BRIEF:
Looking through the listing that follows, count the lines that contain "schottky" and give only that number.

DATA FOR PROCESSING:

----

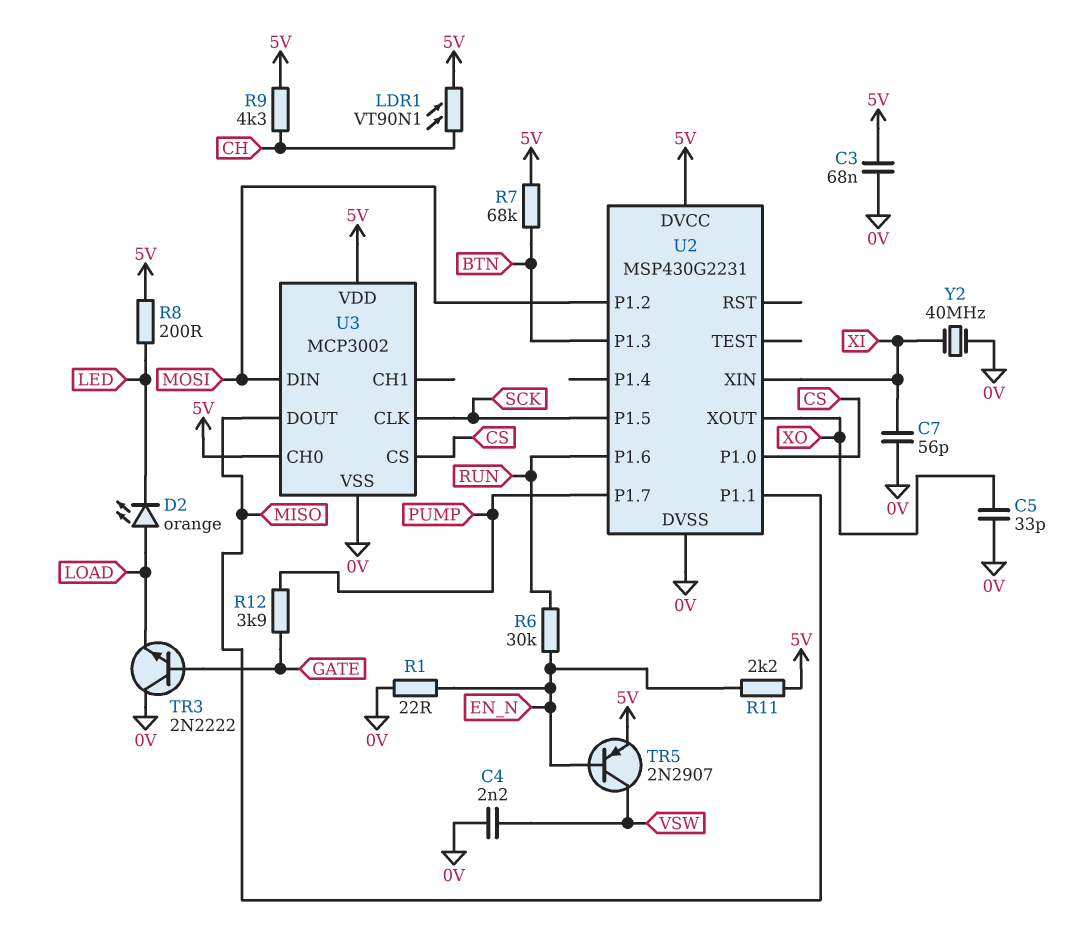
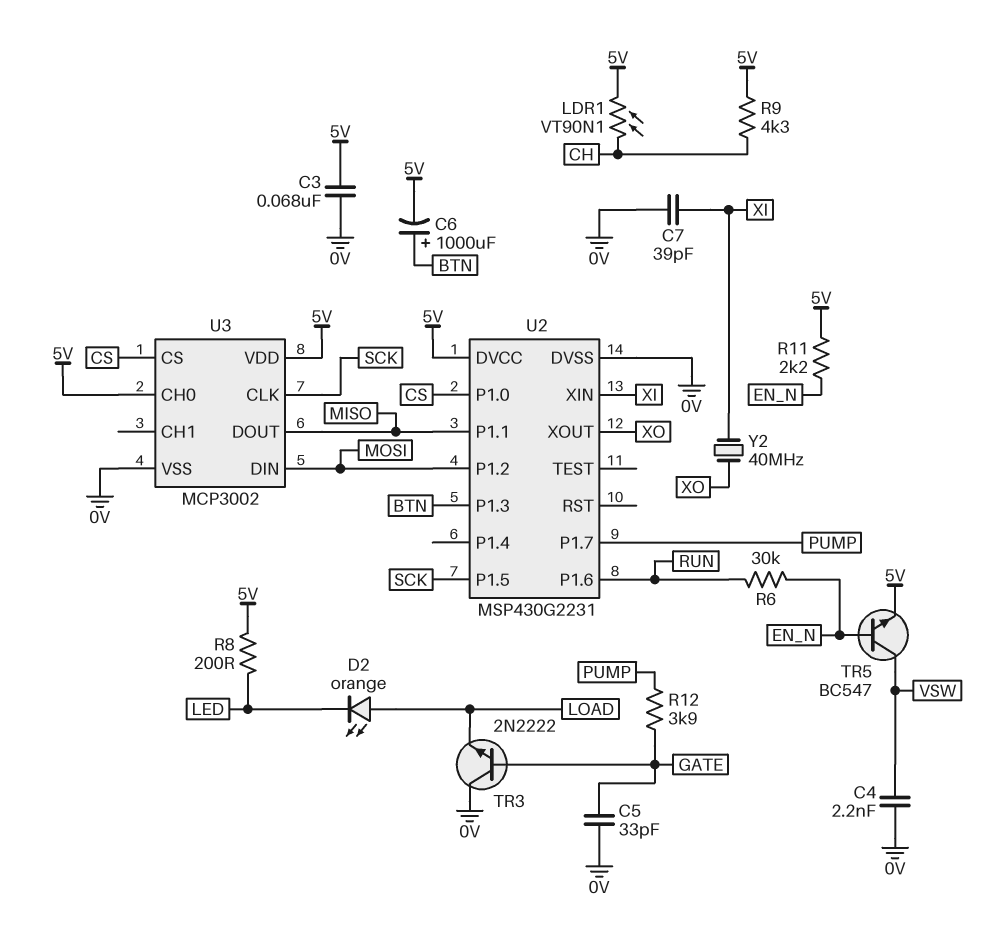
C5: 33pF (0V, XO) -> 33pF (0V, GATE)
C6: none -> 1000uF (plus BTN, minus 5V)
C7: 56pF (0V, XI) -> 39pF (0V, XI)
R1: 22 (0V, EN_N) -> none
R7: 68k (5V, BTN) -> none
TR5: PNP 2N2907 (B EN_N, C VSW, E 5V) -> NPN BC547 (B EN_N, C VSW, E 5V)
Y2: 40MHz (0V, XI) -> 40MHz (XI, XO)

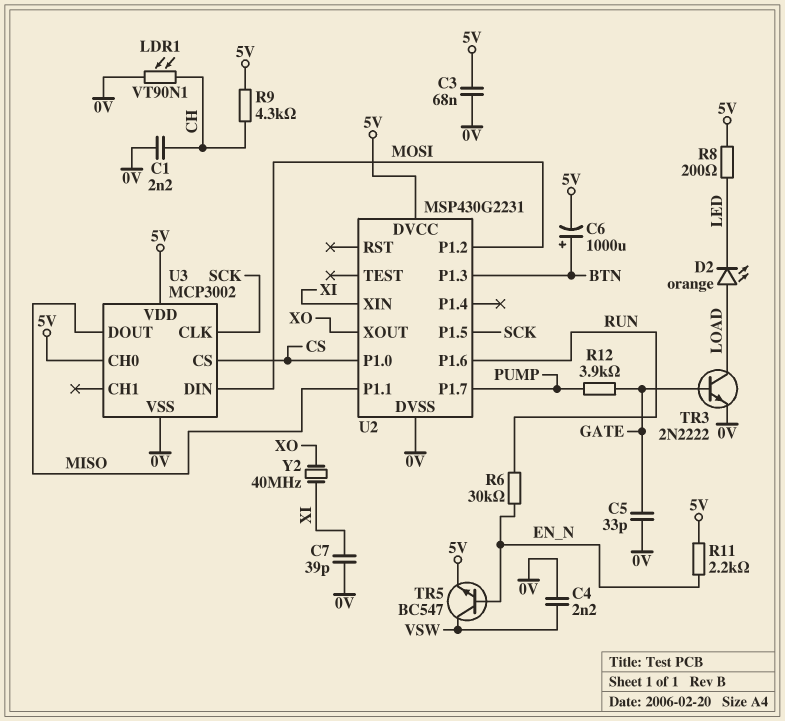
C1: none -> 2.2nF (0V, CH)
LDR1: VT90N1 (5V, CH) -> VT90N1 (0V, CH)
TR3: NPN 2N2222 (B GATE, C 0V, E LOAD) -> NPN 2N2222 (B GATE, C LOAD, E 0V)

----

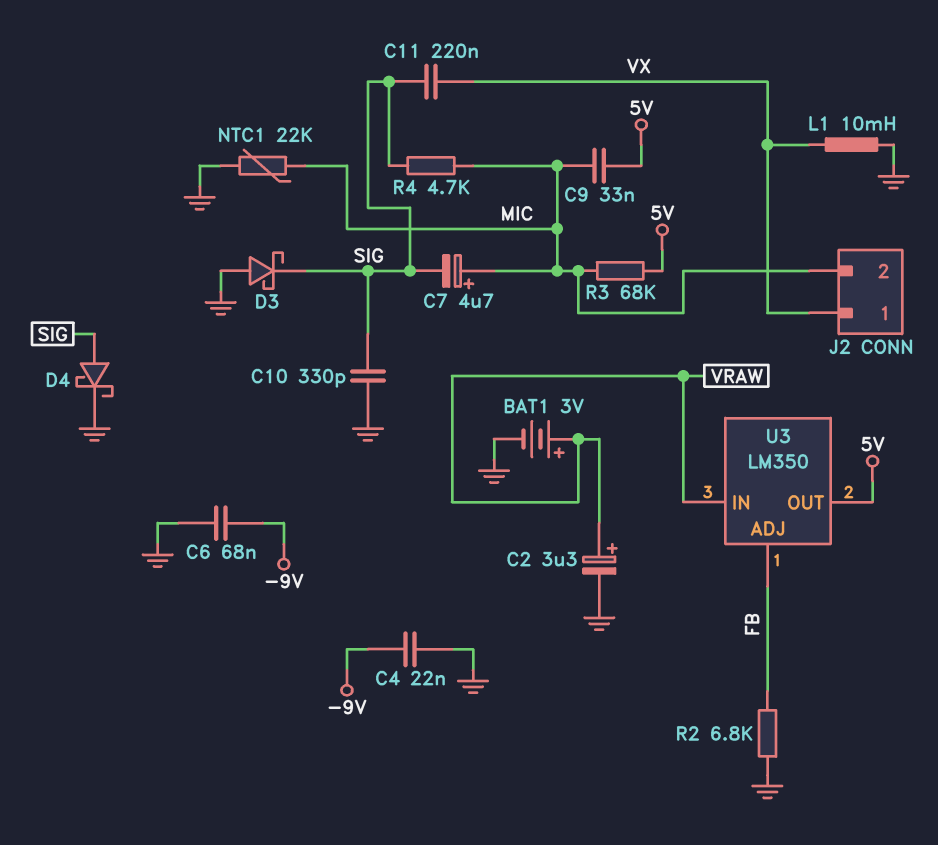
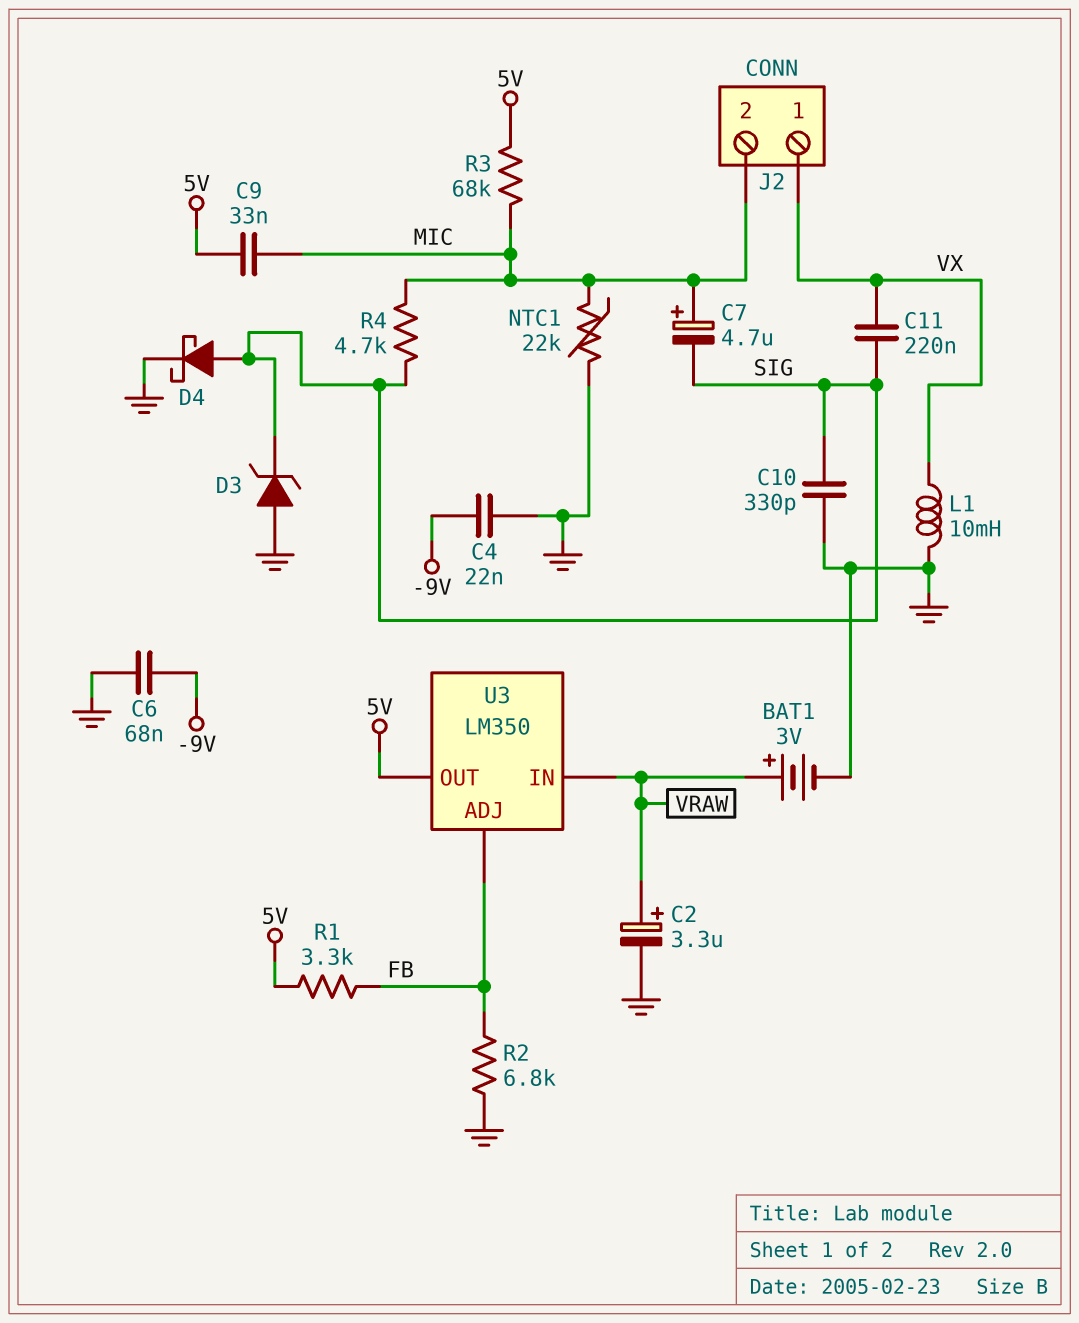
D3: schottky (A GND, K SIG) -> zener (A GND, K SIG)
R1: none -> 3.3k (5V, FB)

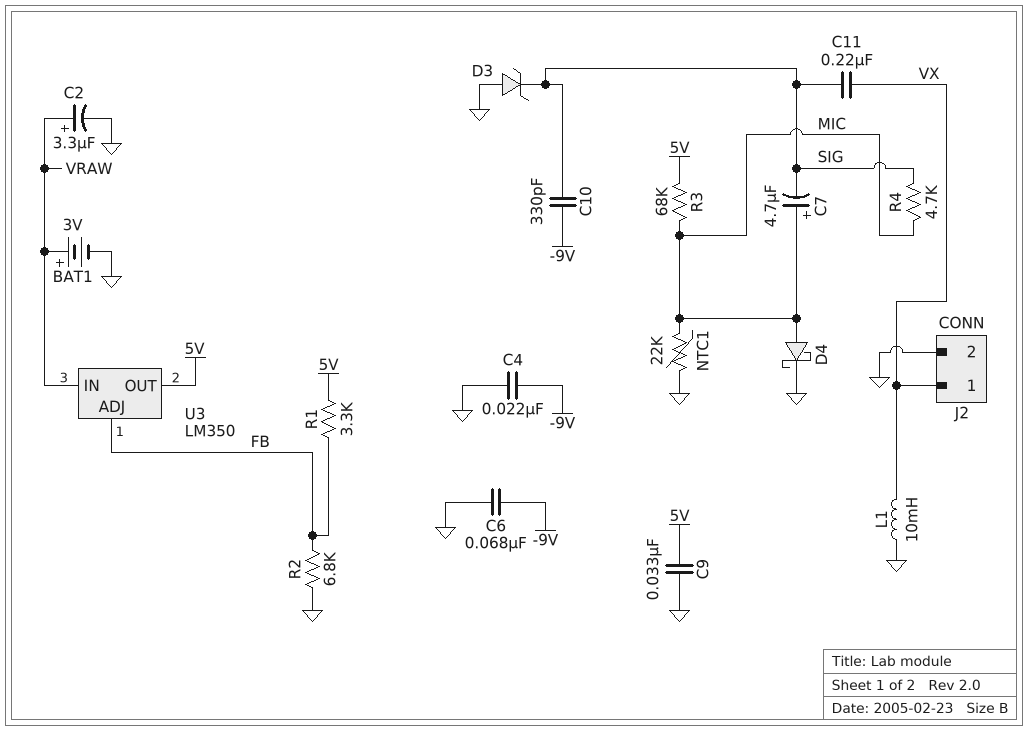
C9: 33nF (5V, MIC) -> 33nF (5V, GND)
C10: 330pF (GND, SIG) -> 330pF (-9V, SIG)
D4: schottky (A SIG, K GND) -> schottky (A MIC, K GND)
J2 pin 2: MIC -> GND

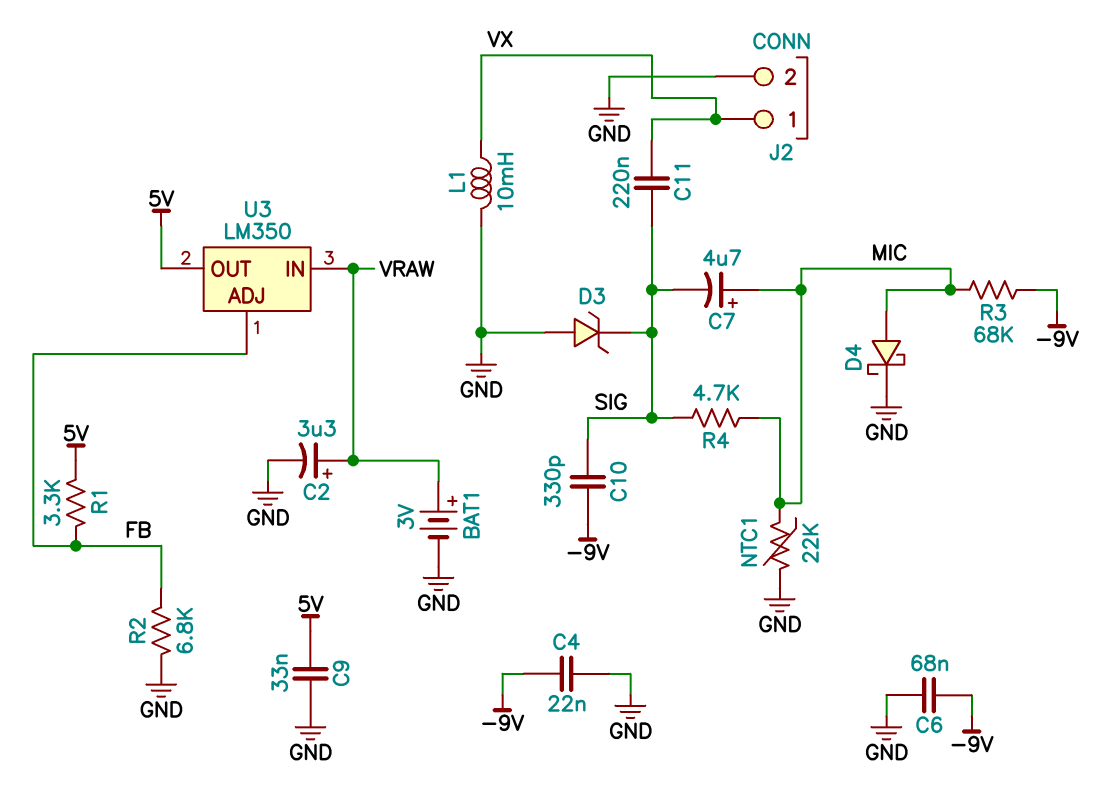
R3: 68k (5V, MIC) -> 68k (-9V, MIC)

----

EXERCISE RESULT:
2